Recorded data
+ + + + + + +
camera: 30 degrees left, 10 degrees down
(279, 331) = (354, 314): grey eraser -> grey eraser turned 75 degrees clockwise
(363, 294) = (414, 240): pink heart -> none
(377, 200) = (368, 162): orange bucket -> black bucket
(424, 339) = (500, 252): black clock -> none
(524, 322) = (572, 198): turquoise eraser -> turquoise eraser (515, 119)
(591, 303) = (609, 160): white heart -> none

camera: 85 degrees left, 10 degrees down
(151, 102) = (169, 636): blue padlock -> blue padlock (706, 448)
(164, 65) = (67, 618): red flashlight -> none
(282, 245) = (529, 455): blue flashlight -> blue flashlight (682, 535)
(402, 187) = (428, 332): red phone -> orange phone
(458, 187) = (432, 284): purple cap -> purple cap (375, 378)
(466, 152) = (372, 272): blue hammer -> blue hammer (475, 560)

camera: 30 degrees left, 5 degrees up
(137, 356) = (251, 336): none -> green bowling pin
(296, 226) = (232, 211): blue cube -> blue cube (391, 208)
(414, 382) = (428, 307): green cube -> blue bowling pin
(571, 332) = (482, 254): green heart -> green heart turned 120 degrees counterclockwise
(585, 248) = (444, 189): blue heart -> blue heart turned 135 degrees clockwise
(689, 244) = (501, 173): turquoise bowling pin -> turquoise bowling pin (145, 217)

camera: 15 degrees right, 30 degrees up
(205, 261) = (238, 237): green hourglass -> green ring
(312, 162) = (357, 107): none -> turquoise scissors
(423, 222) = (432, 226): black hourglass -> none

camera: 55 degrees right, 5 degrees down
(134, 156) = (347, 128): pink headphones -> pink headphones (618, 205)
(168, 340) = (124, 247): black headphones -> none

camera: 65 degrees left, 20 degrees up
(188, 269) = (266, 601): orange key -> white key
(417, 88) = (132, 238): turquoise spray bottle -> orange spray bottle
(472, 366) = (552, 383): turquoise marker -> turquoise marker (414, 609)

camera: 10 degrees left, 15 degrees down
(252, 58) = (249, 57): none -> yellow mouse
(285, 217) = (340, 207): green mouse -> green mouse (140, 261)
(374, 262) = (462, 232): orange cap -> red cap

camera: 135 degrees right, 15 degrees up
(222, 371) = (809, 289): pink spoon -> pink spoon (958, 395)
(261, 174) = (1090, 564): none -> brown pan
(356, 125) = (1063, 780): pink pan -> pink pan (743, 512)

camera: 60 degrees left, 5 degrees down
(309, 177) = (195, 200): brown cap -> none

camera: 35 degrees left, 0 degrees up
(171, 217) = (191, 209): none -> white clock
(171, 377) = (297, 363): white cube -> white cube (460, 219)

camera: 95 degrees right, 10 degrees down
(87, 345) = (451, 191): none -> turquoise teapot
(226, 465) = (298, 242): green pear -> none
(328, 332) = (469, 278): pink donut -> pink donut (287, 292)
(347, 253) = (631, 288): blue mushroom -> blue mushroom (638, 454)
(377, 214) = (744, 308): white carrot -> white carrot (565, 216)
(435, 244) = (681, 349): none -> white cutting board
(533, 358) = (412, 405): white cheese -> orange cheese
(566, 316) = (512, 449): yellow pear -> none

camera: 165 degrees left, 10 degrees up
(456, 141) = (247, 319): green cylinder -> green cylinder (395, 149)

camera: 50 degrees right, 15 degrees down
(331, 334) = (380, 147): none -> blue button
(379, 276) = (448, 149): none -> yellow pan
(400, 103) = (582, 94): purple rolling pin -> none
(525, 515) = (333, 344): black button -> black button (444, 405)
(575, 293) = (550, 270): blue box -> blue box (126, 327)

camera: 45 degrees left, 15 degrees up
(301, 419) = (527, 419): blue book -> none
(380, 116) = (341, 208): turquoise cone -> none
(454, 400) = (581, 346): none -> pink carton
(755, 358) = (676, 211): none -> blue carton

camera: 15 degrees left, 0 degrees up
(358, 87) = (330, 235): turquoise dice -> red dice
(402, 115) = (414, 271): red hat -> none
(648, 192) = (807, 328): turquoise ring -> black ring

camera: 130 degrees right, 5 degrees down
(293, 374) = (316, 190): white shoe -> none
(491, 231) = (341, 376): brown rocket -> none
+ + + + + + +
● Task directions:
Your answer must be the lines above from the one containing "(566, 316) = (512, 449): yellow pear -> none" to the one containing "(402, 115) = (414, 271): red hat -> none", both included, restated word for word.

● Response area:
(566, 316) = (512, 449): yellow pear -> none

camera: 165 degrees left, 10 degrees up
(456, 141) = (247, 319): green cylinder -> green cylinder (395, 149)

camera: 50 degrees right, 15 degrees down
(331, 334) = (380, 147): none -> blue button
(379, 276) = (448, 149): none -> yellow pan
(400, 103) = (582, 94): purple rolling pin -> none
(525, 515) = (333, 344): black button -> black button (444, 405)
(575, 293) = (550, 270): blue box -> blue box (126, 327)

camera: 45 degrees left, 15 degrees up
(301, 419) = (527, 419): blue book -> none
(380, 116) = (341, 208): turquoise cone -> none
(454, 400) = (581, 346): none -> pink carton
(755, 358) = (676, 211): none -> blue carton

camera: 15 degrees left, 0 degrees up
(358, 87) = (330, 235): turquoise dice -> red dice
(402, 115) = (414, 271): red hat -> none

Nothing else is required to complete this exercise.